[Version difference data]
⁂
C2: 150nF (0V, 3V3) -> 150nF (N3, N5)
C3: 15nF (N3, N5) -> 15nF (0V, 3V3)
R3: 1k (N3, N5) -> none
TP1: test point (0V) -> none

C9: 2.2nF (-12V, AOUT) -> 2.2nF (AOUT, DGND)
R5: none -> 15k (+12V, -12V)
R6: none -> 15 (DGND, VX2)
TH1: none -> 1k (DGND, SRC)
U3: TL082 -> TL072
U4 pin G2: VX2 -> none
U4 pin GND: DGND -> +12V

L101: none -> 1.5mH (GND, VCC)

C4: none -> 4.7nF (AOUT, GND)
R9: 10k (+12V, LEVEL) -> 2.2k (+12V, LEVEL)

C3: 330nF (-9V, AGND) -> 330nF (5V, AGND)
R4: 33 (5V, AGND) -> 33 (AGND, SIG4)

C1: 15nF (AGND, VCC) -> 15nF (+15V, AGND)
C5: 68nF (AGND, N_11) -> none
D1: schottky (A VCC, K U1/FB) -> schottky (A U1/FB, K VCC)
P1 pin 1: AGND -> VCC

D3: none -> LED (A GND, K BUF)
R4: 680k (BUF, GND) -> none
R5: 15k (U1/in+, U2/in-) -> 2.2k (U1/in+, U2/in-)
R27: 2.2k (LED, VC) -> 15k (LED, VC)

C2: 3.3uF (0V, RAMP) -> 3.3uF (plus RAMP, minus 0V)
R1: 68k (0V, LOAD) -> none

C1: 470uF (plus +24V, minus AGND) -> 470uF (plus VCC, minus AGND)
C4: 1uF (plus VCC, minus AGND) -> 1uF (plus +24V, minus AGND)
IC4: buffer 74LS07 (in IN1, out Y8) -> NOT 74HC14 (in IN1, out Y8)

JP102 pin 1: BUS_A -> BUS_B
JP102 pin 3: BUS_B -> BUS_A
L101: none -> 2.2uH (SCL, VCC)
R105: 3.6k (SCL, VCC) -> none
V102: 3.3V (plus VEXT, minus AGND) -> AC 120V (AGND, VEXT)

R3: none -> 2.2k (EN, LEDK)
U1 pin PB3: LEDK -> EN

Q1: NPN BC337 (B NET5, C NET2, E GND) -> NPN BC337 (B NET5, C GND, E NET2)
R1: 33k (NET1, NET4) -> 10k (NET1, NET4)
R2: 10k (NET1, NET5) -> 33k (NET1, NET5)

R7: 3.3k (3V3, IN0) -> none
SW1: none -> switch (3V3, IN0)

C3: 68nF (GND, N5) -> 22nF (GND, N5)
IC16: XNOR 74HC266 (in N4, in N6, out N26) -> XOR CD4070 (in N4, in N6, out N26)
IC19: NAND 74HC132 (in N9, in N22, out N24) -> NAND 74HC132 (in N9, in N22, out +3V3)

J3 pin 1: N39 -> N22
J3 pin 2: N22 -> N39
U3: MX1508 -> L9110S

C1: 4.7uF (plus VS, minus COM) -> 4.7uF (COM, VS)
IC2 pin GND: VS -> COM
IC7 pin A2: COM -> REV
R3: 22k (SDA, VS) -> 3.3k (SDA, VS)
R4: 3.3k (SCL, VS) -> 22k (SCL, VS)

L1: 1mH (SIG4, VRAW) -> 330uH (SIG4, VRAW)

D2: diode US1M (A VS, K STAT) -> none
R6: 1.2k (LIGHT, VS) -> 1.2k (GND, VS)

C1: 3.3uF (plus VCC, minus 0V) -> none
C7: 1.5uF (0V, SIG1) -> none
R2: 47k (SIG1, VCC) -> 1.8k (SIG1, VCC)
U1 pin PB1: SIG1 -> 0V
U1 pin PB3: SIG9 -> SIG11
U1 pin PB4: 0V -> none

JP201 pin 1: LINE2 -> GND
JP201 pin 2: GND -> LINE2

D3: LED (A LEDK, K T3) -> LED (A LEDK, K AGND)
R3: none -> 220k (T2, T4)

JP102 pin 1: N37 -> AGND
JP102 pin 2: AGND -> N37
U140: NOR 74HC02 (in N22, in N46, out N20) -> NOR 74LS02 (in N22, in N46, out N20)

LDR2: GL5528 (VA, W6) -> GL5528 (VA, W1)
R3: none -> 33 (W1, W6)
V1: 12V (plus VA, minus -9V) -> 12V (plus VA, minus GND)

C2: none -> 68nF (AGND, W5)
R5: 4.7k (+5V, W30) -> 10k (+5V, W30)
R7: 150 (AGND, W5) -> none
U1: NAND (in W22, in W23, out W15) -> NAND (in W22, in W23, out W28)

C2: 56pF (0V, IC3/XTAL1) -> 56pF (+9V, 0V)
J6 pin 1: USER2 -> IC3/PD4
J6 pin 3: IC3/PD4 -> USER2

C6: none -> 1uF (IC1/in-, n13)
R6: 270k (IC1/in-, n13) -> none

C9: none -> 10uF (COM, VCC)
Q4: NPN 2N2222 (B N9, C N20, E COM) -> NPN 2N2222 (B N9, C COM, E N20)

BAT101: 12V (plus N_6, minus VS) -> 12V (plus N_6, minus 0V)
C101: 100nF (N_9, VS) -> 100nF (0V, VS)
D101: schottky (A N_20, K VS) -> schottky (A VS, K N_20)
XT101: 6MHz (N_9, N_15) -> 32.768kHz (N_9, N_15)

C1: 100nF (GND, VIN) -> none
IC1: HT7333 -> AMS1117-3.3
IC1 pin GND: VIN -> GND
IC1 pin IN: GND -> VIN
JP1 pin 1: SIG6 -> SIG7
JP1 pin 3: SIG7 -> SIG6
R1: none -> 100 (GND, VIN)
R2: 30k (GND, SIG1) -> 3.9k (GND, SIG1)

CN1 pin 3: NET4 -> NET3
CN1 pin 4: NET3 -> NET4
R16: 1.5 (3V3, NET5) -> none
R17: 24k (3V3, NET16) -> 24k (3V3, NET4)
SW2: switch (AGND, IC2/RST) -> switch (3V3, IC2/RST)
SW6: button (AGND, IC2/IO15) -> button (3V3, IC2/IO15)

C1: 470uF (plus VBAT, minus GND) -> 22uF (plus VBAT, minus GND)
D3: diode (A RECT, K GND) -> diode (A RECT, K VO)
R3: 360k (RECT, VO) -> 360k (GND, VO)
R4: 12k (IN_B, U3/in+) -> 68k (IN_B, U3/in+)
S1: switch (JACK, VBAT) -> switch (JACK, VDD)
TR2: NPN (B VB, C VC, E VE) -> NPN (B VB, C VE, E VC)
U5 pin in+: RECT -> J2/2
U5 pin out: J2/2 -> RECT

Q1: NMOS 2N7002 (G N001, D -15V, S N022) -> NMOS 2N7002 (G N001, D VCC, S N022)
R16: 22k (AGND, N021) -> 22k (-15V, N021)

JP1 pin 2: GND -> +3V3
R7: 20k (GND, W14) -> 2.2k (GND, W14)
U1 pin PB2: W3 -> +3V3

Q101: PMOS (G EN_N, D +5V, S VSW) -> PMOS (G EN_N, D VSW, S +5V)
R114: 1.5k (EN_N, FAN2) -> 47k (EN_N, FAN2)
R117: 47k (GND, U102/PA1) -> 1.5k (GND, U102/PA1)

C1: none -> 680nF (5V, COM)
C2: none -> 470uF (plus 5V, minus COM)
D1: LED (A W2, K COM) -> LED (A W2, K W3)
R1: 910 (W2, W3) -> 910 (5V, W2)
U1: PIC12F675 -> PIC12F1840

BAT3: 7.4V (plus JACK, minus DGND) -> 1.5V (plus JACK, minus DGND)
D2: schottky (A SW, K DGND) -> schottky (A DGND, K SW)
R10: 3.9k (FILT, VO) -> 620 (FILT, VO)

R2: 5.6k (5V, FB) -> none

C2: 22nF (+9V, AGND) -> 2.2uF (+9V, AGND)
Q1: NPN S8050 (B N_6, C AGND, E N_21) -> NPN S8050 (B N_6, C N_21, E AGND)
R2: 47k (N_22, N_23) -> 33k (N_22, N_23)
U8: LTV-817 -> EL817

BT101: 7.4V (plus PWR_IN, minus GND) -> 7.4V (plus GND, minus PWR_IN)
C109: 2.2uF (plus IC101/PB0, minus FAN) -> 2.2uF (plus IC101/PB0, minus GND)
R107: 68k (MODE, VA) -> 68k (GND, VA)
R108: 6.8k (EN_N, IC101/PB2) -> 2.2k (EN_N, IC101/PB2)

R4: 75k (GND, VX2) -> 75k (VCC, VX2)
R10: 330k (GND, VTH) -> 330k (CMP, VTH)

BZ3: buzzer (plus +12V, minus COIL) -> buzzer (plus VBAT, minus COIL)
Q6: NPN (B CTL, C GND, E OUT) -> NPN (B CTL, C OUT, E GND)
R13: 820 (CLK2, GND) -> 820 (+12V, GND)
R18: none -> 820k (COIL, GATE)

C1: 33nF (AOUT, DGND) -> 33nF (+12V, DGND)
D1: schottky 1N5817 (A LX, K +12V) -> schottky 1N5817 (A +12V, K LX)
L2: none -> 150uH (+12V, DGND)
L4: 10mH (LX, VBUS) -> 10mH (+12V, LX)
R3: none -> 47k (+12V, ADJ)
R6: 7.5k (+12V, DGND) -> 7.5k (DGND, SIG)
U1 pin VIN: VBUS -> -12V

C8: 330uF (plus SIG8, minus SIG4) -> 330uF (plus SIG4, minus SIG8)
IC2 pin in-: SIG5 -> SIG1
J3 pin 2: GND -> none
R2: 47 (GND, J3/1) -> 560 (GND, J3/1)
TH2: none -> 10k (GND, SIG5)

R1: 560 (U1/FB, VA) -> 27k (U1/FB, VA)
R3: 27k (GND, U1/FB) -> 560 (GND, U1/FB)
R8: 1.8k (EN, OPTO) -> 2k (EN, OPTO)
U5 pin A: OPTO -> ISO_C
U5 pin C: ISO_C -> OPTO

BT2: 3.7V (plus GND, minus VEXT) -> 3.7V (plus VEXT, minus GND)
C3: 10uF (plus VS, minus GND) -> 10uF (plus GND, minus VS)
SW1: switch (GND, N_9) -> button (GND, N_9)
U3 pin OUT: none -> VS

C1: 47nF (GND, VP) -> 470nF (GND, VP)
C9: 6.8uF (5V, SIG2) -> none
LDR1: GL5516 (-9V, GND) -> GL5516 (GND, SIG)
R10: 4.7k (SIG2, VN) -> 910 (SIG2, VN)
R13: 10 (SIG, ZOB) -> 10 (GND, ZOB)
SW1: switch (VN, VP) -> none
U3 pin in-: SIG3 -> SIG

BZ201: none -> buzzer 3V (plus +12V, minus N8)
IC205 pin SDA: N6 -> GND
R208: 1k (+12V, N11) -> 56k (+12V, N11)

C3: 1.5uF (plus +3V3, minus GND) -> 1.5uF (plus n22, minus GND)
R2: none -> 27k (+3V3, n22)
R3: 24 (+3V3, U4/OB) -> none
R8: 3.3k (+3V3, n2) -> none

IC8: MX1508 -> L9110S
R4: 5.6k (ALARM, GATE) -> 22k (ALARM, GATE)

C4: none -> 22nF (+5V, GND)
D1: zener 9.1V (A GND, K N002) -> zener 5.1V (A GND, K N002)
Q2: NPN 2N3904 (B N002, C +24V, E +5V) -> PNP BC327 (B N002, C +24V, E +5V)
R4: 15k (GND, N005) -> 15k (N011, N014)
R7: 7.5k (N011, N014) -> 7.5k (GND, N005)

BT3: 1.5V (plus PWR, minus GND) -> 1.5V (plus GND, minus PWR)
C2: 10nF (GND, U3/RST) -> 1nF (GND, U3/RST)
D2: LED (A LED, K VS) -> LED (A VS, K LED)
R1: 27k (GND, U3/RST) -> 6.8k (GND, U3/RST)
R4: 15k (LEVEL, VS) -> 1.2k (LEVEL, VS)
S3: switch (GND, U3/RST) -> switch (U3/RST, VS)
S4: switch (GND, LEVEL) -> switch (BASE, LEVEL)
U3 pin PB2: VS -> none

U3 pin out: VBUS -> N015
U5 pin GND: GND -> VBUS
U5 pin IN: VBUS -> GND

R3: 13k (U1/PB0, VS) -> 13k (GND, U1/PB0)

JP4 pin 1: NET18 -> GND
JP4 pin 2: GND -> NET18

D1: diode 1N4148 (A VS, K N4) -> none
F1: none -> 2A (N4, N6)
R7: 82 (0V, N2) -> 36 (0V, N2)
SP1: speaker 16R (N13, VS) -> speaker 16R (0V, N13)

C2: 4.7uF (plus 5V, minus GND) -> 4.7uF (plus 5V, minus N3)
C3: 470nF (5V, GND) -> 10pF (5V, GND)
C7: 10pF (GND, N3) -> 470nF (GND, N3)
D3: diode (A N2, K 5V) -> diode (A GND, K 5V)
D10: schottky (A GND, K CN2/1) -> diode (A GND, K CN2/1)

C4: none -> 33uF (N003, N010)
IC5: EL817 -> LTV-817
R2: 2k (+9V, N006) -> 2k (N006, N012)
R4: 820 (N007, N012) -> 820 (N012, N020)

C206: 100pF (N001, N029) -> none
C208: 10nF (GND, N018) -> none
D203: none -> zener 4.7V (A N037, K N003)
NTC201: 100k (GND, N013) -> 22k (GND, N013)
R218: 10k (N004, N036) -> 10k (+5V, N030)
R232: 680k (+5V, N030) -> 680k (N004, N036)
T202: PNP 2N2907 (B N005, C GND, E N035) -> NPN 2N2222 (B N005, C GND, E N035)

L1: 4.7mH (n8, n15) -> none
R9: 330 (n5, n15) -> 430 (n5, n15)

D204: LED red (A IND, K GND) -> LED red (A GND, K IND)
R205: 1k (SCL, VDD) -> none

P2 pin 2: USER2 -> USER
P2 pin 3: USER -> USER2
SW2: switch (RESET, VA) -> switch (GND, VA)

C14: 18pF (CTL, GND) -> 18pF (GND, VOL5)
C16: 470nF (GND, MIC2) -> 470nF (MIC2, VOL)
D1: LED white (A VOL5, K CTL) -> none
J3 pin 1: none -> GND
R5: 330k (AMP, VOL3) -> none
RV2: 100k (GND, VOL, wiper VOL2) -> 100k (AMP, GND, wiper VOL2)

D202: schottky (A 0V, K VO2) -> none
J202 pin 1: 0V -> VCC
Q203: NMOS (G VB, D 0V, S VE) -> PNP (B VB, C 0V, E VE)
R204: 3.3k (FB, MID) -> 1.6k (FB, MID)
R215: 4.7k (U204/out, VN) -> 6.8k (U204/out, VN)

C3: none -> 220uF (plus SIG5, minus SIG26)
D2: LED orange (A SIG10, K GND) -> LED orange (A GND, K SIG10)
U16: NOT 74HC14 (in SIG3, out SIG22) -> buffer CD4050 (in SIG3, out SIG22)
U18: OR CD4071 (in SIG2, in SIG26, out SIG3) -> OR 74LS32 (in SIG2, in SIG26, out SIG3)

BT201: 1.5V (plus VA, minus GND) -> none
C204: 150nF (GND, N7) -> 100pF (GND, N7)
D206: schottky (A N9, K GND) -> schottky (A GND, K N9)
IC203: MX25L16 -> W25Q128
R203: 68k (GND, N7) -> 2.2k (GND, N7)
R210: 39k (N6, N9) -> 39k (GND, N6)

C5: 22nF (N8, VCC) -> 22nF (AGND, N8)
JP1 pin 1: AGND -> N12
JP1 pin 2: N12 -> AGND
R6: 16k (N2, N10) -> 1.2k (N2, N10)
⁂
**Exercise**
Copy exactly the lines that run from the first line of the data to the line containing "R4: 680k (BUF, GND) -> none", please, with both ends included and nothing else.

**Answer area**
C2: 150nF (0V, 3V3) -> 150nF (N3, N5)
C3: 15nF (N3, N5) -> 15nF (0V, 3V3)
R3: 1k (N3, N5) -> none
TP1: test point (0V) -> none

C9: 2.2nF (-12V, AOUT) -> 2.2nF (AOUT, DGND)
R5: none -> 15k (+12V, -12V)
R6: none -> 15 (DGND, VX2)
TH1: none -> 1k (DGND, SRC)
U3: TL082 -> TL072
U4 pin G2: VX2 -> none
U4 pin GND: DGND -> +12V

L101: none -> 1.5mH (GND, VCC)

C4: none -> 4.7nF (AOUT, GND)
R9: 10k (+12V, LEVEL) -> 2.2k (+12V, LEVEL)

C3: 330nF (-9V, AGND) -> 330nF (5V, AGND)
R4: 33 (5V, AGND) -> 33 (AGND, SIG4)

C1: 15nF (AGND, VCC) -> 15nF (+15V, AGND)
C5: 68nF (AGND, N_11) -> none
D1: schottky (A VCC, K U1/FB) -> schottky (A U1/FB, K VCC)
P1 pin 1: AGND -> VCC

D3: none -> LED (A GND, K BUF)
R4: 680k (BUF, GND) -> none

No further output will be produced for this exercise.